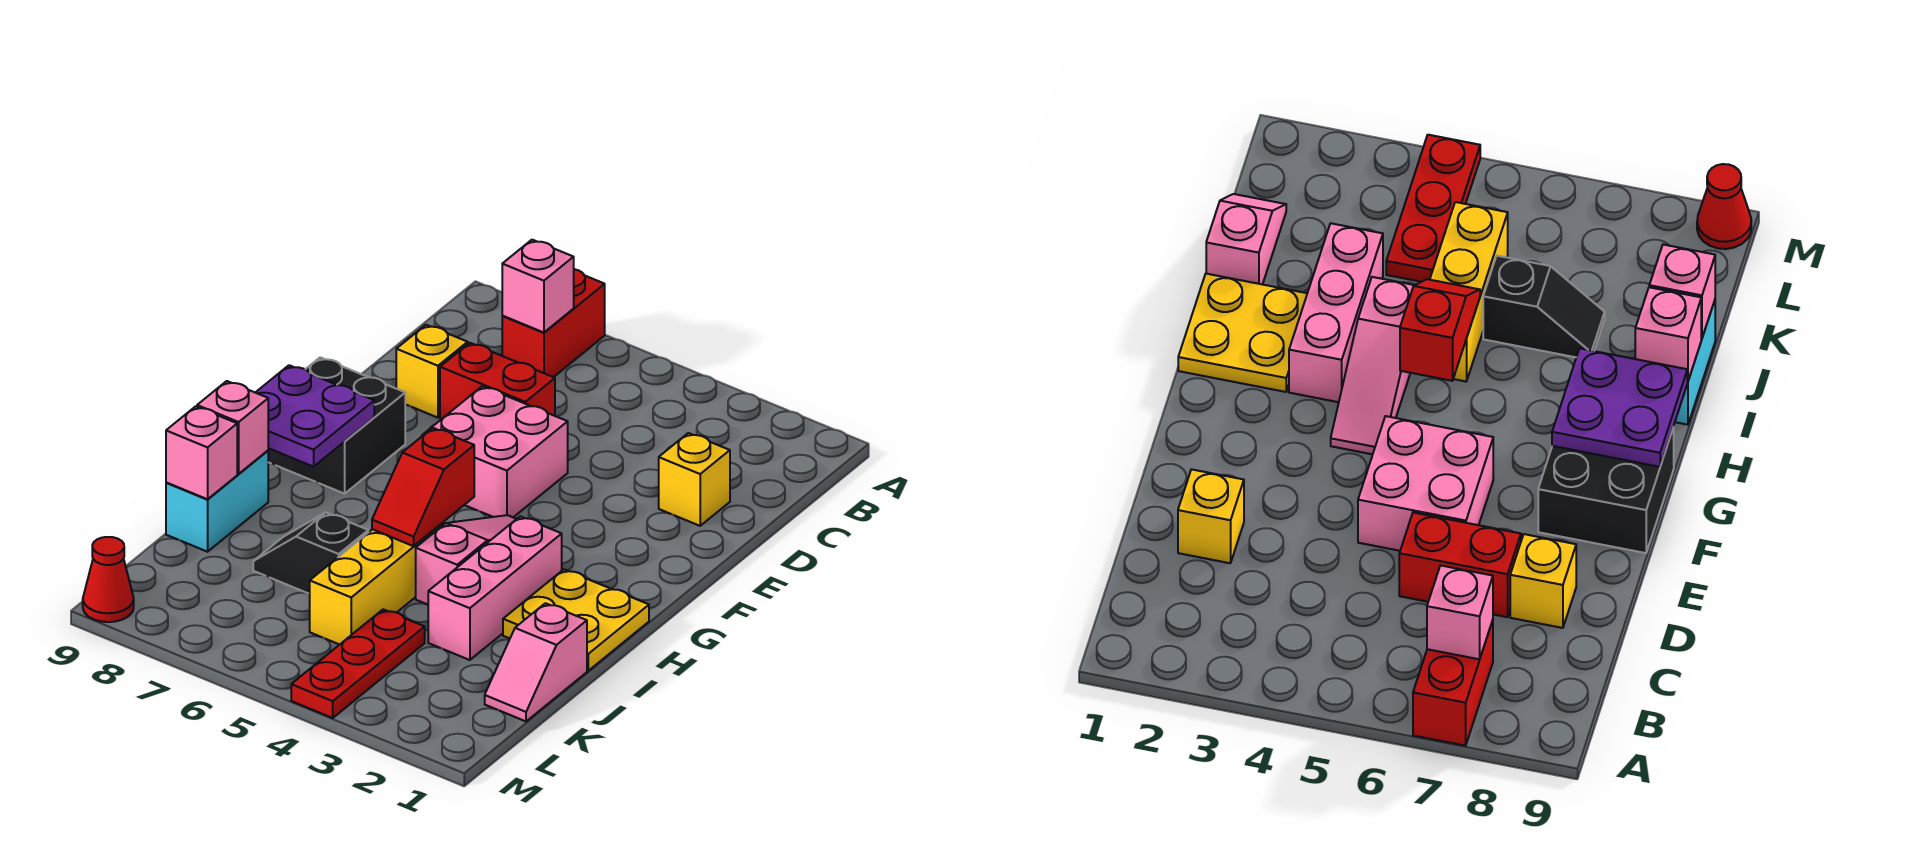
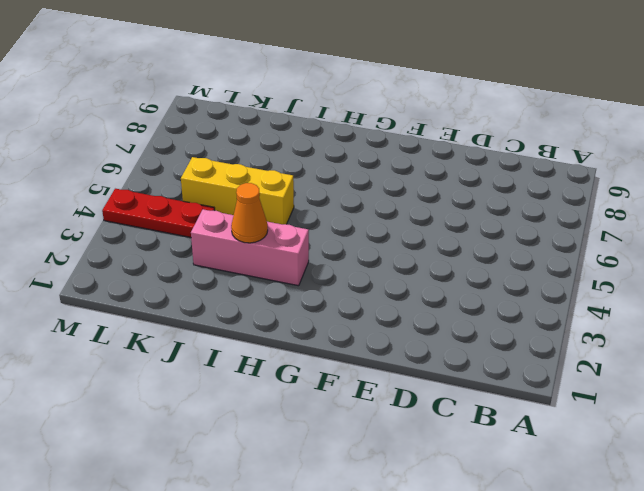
orange 1x1 cone [231,183,268,243] -> none
none -> red 1x2 brick [502,269,605,377]
none -> yellow 1x1 brick [659,433,730,526]
none -> red 1x2 brick [440,343,555,419]

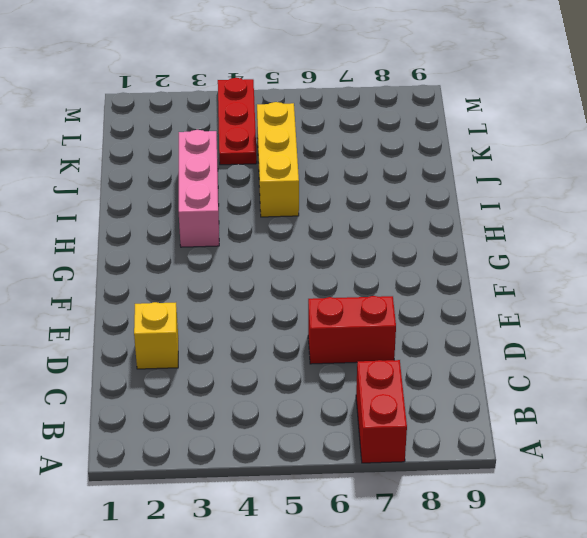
none -> yellow 1x1 brick [396,325,468,418]
none -> pink 2x2 brick [422,386,568,517]
none -> black 2x2 brick [268,357,405,494]

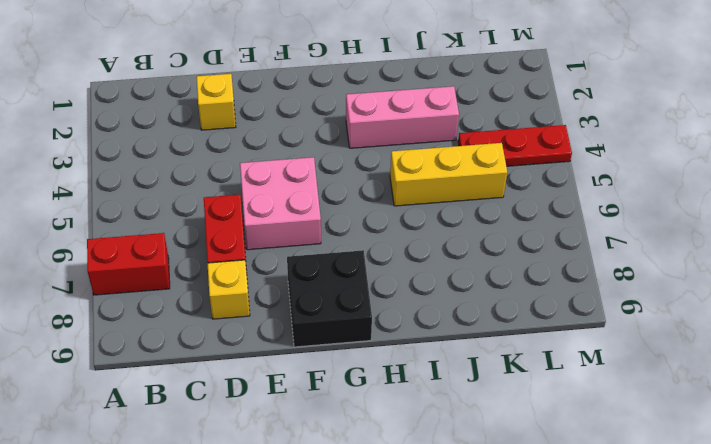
none -> pink 1x3 slope [416,515,516,605]
none -> yellow 2x2 plate [503,570,649,671]
none -> cyan 1x2 brick [166,451,268,552]

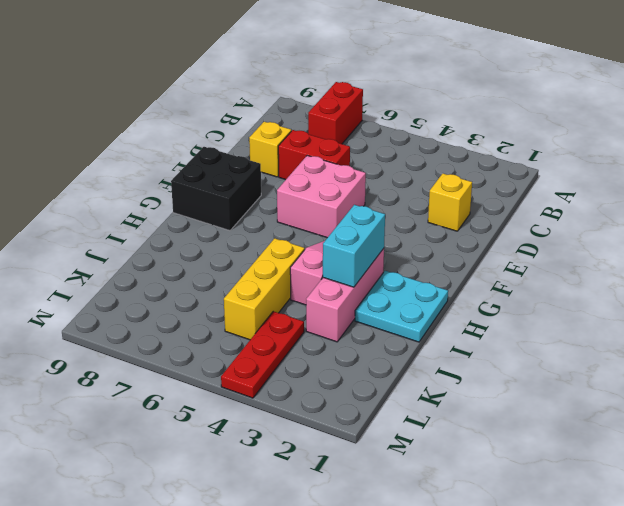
cyan 2x2 plate [355,271,448,342] -> yellow 2x2 plate [503,570,649,671]
cyan 1x2 brick [323,205,385,287] -> cyan 1x2 brick moved to [166,451,268,552]
none -> pink 1x2 slope [485,603,587,721]
none -> black 1x2 slope [253,513,368,594]
none -> red 1x1 cone [83,537,134,622]

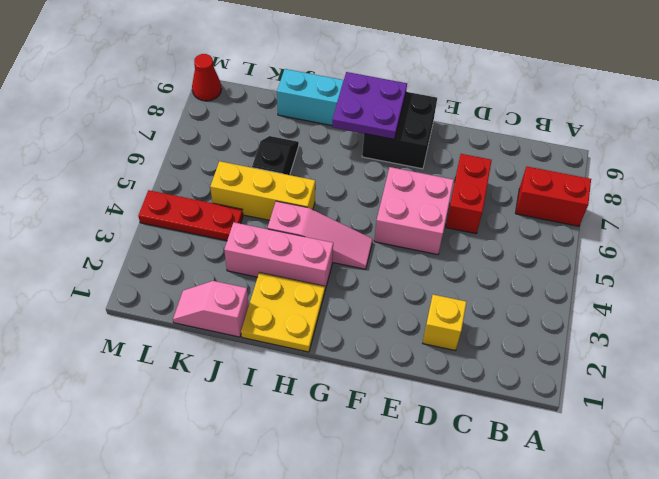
none -> yellow 1x1 brick [396,325,468,418]
none -> pink 1x1 brick [502,240,574,333]
none -> red 1x2 slope [372,428,474,546]

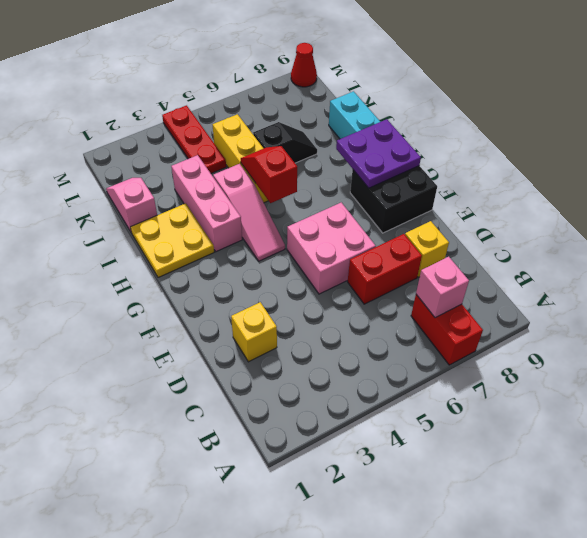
none -> pink 1x1 brick [197,381,268,474]
none -> pink 1x1 brick [166,406,237,499]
----
=== Your assignment ===
Return the listing above in full and without alteration, excluding its pictures.

=== Exercise response ===
orange 1x1 cone [231,183,268,243] -> none
none -> red 1x2 brick [502,269,605,377]
none -> yellow 1x1 brick [659,433,730,526]
none -> red 1x2 brick [440,343,555,419]

none -> yellow 1x1 brick [396,325,468,418]
none -> pink 2x2 brick [422,386,568,517]
none -> black 2x2 brick [268,357,405,494]

none -> pink 1x3 slope [416,515,516,605]
none -> yellow 2x2 plate [503,570,649,671]
none -> cyan 1x2 brick [166,451,268,552]

cyan 2x2 plate [355,271,448,342] -> yellow 2x2 plate [503,570,649,671]
cyan 1x2 brick [323,205,385,287] -> cyan 1x2 brick moved to [166,451,268,552]
none -> pink 1x2 slope [485,603,587,721]
none -> black 1x2 slope [253,513,368,594]
none -> red 1x1 cone [83,537,134,622]

none -> yellow 1x1 brick [396,325,468,418]
none -> pink 1x1 brick [502,240,574,333]
none -> red 1x2 slope [372,428,474,546]

none -> pink 1x1 brick [197,381,268,474]
none -> pink 1x1 brick [166,406,237,499]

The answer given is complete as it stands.